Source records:
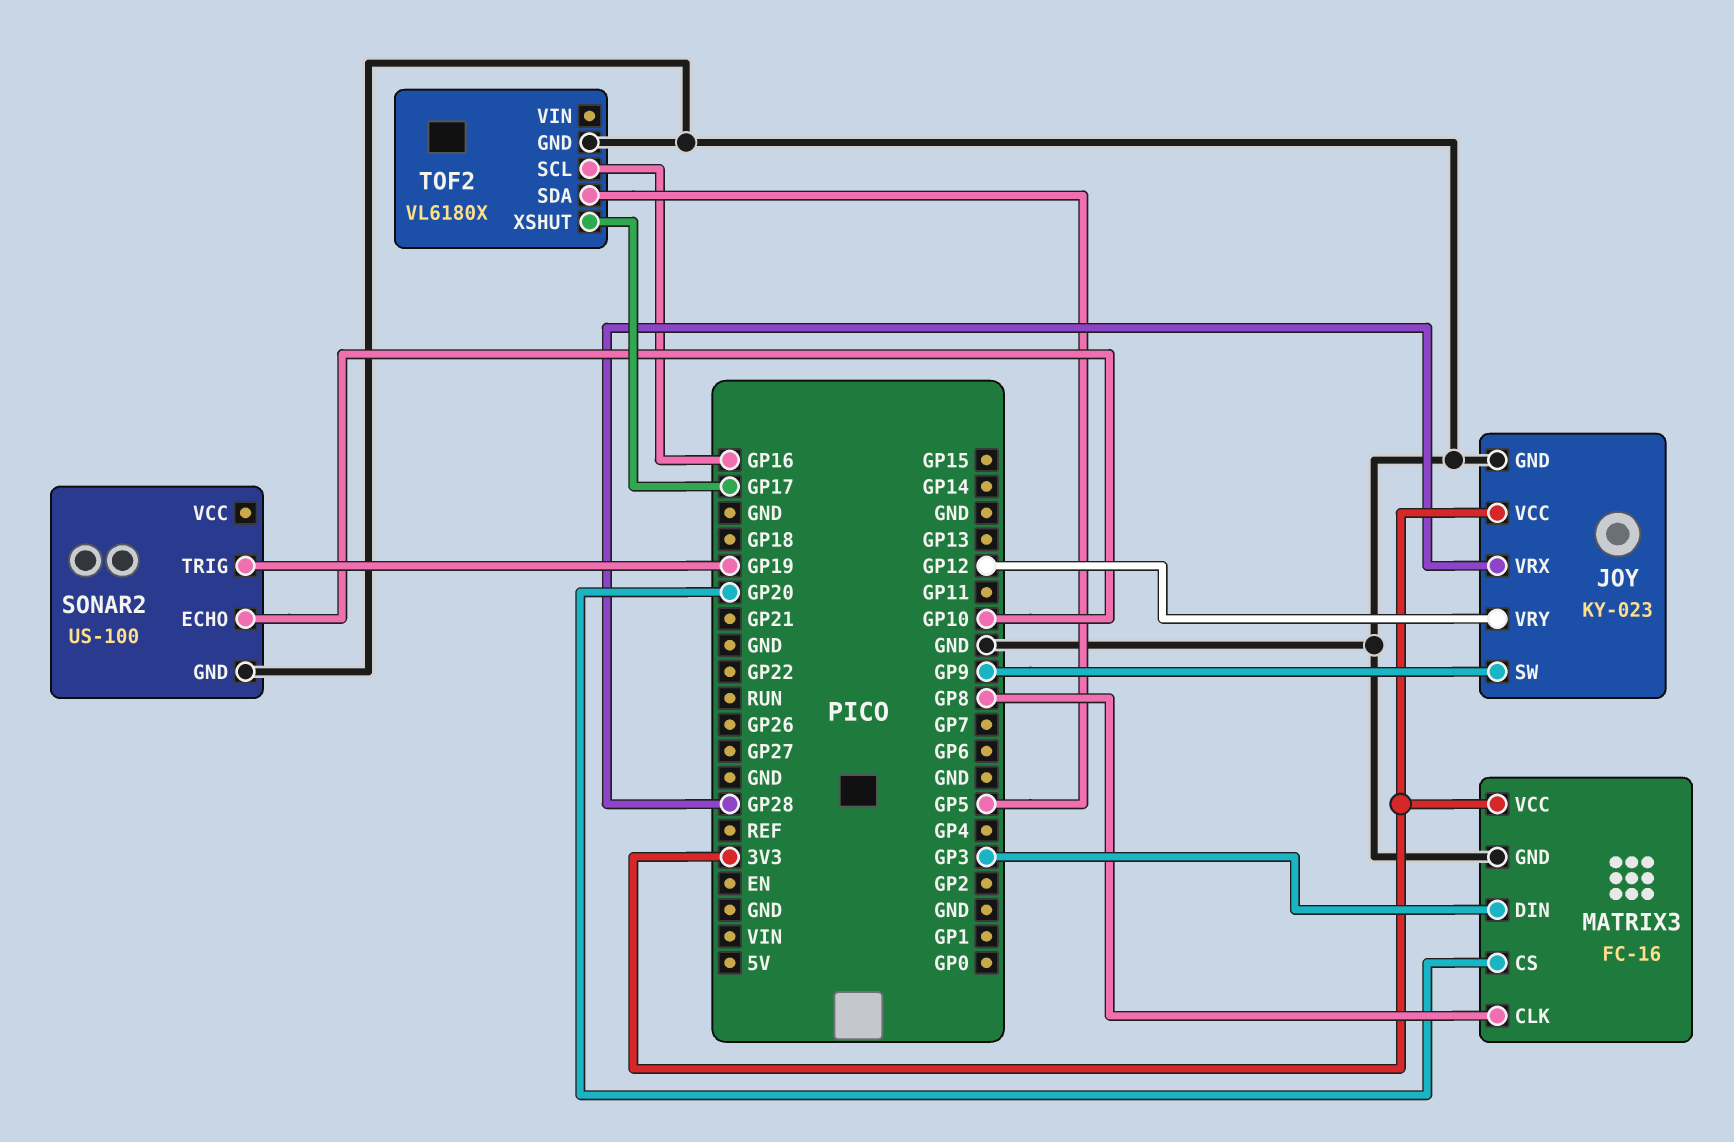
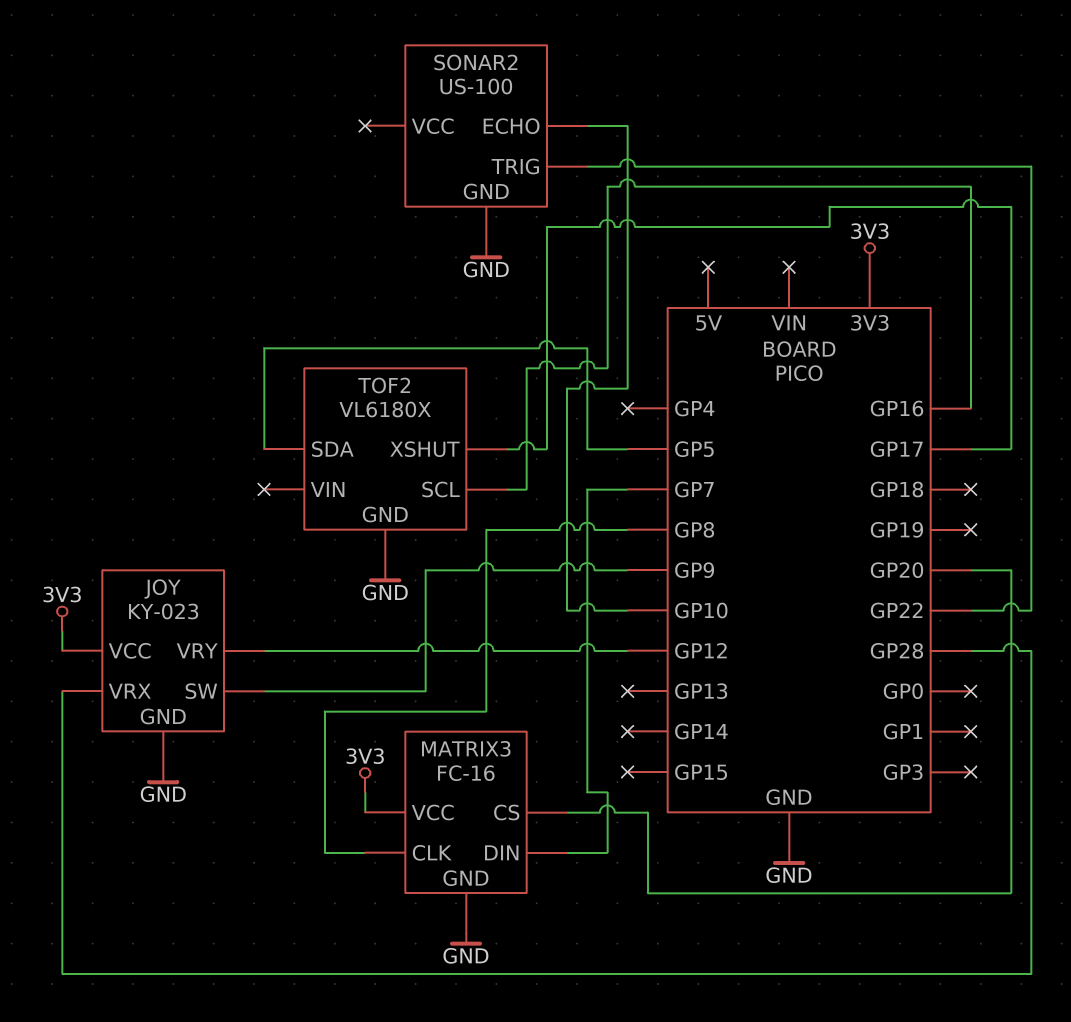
MATRIX3 pin DIN: GP3 -> GP7
SONAR2 pin TRIG: GP19 -> GP22

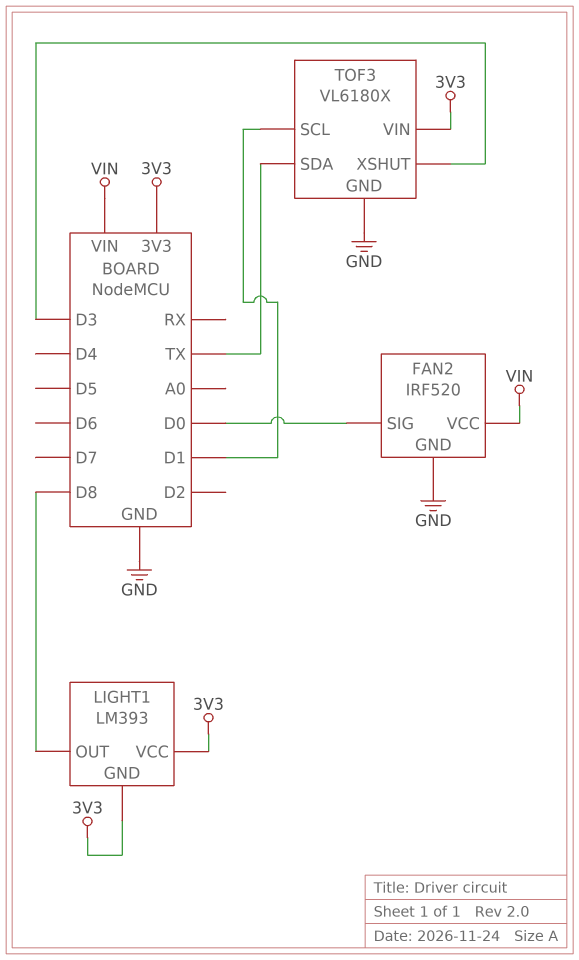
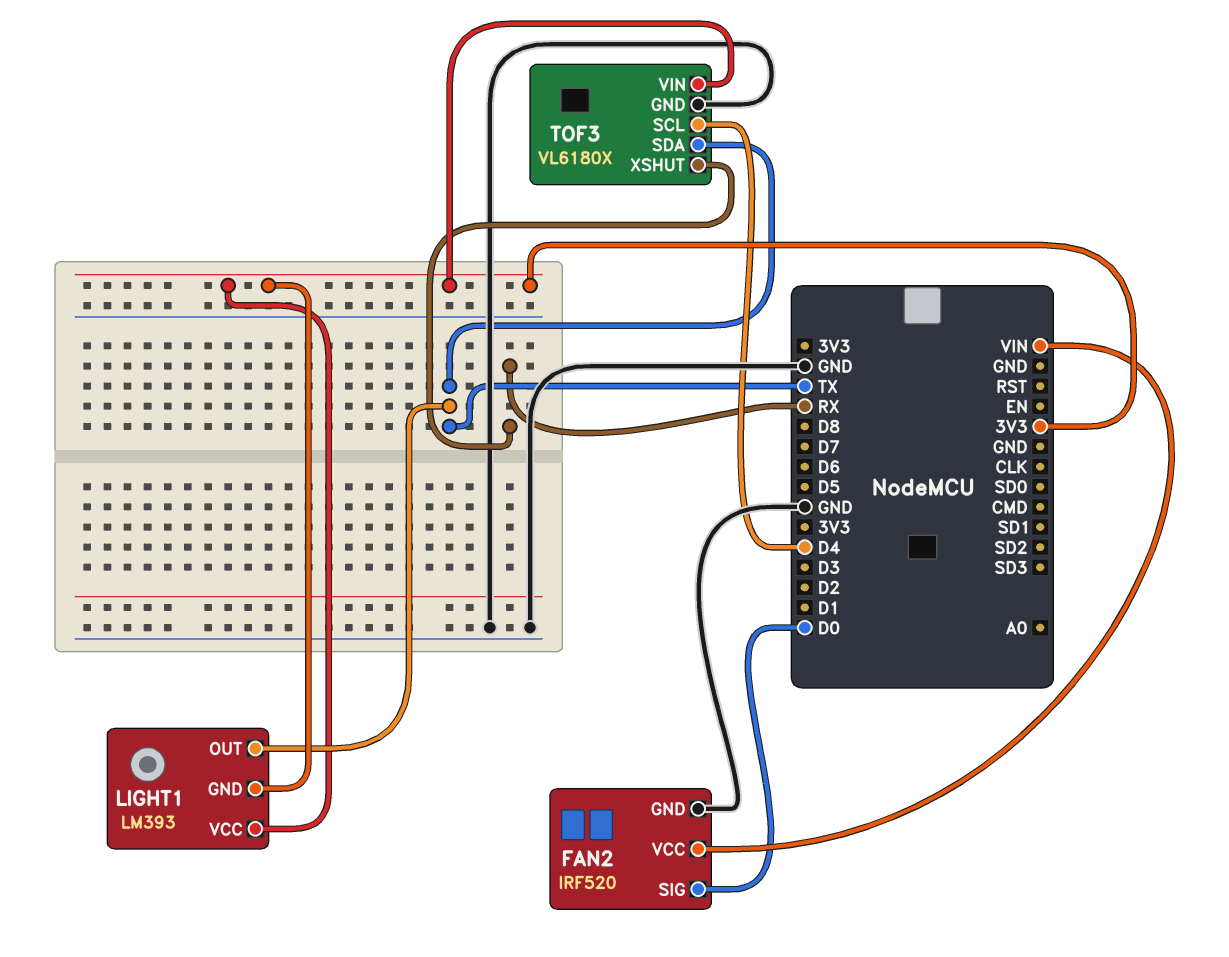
LIGHT1 pin OUT: D8 -> TX
TOF3 pin SCL: D1 -> D4
TOF3 pin XSHUT: D3 -> RX

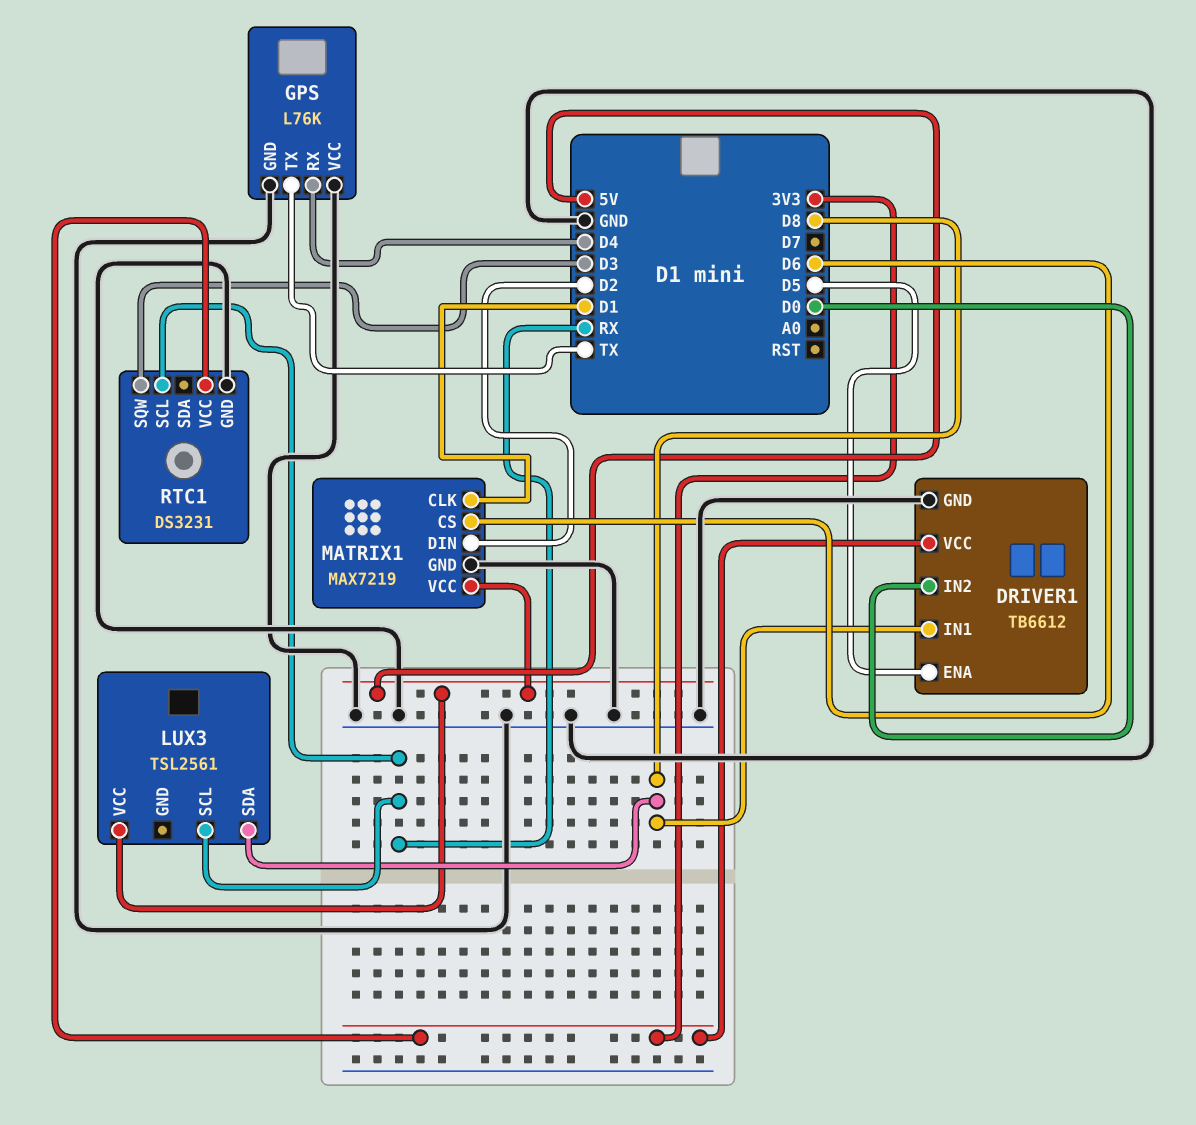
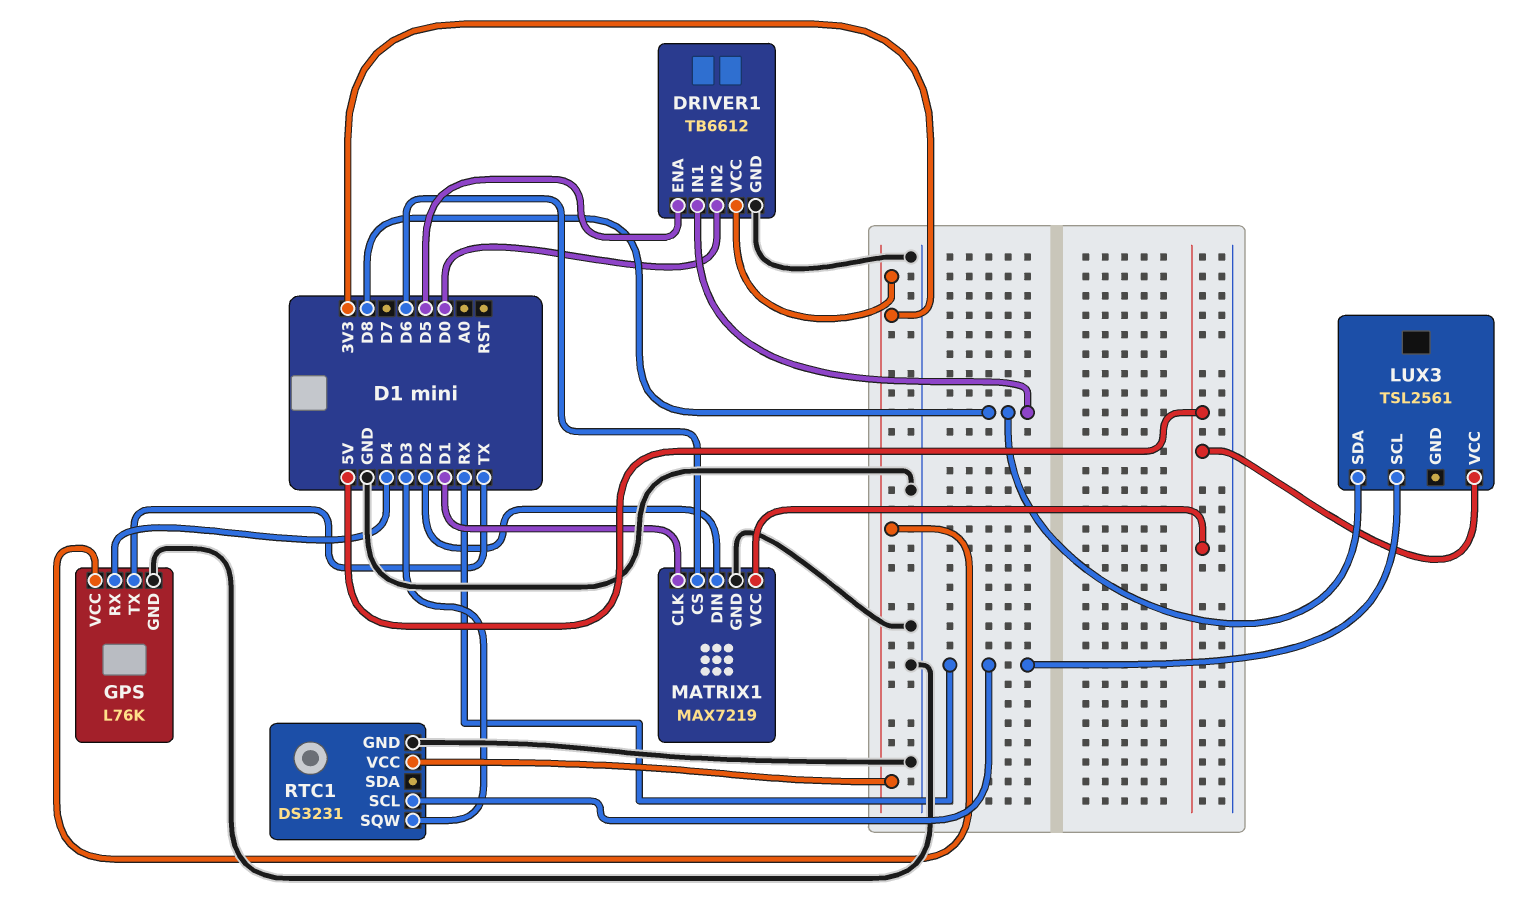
GPS pin VCC: GND -> 3V3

§ **AIM OF THE EXERCISE**
Take the records above and transcribe them exactly, dropping every picture.

§ **YOUR RESPONSE**
MATRIX3 pin DIN: GP3 -> GP7
SONAR2 pin TRIG: GP19 -> GP22

LIGHT1 pin OUT: D8 -> TX
TOF3 pin SCL: D1 -> D4
TOF3 pin XSHUT: D3 -> RX

GPS pin VCC: GND -> 3V3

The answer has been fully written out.